■ **Exercise description**
Restate the records in their entirety, word for word.

***** The records

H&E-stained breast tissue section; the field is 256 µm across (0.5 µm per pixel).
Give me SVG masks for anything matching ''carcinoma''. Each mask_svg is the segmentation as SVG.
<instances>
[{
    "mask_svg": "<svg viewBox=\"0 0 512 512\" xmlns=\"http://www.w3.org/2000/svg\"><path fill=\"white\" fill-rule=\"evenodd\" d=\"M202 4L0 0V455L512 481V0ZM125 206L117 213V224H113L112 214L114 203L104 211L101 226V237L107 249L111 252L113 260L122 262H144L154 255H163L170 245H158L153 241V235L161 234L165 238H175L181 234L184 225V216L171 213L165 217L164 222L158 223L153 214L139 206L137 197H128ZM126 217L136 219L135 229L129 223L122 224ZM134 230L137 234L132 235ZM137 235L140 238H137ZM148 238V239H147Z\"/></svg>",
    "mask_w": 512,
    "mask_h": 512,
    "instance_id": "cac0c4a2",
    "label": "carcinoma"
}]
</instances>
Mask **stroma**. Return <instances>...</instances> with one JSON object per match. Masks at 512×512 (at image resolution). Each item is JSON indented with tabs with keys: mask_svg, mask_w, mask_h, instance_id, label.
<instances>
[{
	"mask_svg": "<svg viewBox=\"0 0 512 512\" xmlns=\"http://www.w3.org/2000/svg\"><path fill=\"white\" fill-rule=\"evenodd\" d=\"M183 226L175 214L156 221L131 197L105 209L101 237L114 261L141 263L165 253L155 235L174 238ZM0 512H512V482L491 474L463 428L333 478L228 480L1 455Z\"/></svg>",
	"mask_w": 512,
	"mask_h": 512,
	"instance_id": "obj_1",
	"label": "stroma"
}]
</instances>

**********

■ **Solved problem**
H&E-stained breast tissue section; the field is 256 µm across (0.5 µm per pixel).
Give me SVG masks for anything matching ''carcinoma''. Each mask_svg is the segmentation as SVG.
<instances>
[{
    "mask_svg": "<svg viewBox=\"0 0 512 512\" xmlns=\"http://www.w3.org/2000/svg\"><path fill=\"white\" fill-rule=\"evenodd\" d=\"M202 4L0 0V455L512 481V0ZM125 206L117 213V224H113L112 214L114 203L104 211L101 226V237L107 249L111 252L113 260L122 262H144L154 255H163L170 245H158L153 241V235L161 234L165 238H175L181 234L184 225V216L171 213L165 217L164 222L158 223L153 214L139 206L137 197H128ZM126 217L136 219L135 229L129 223L122 224ZM134 230L137 234L132 235ZM137 235L140 238H137ZM148 238V239H147Z\"/></svg>",
    "mask_w": 512,
    "mask_h": 512,
    "instance_id": "cac0c4a2",
    "label": "carcinoma"
}]
</instances>
Mask **stroma**. Return <instances>...</instances> with one JSON object per match. Masks at 512×512 (at image resolution). Each item is JSON indented with tabs with keys: mask_svg, mask_w, mask_h, instance_id, label.
<instances>
[{
	"mask_svg": "<svg viewBox=\"0 0 512 512\" xmlns=\"http://www.w3.org/2000/svg\"><path fill=\"white\" fill-rule=\"evenodd\" d=\"M183 226L175 214L156 221L131 197L105 209L101 237L114 261L141 263L165 253L155 235L174 238ZM0 512H512V482L491 474L463 428L333 478L228 480L1 455Z\"/></svg>",
	"mask_w": 512,
	"mask_h": 512,
	"instance_id": "obj_1",
	"label": "stroma"
}]
</instances>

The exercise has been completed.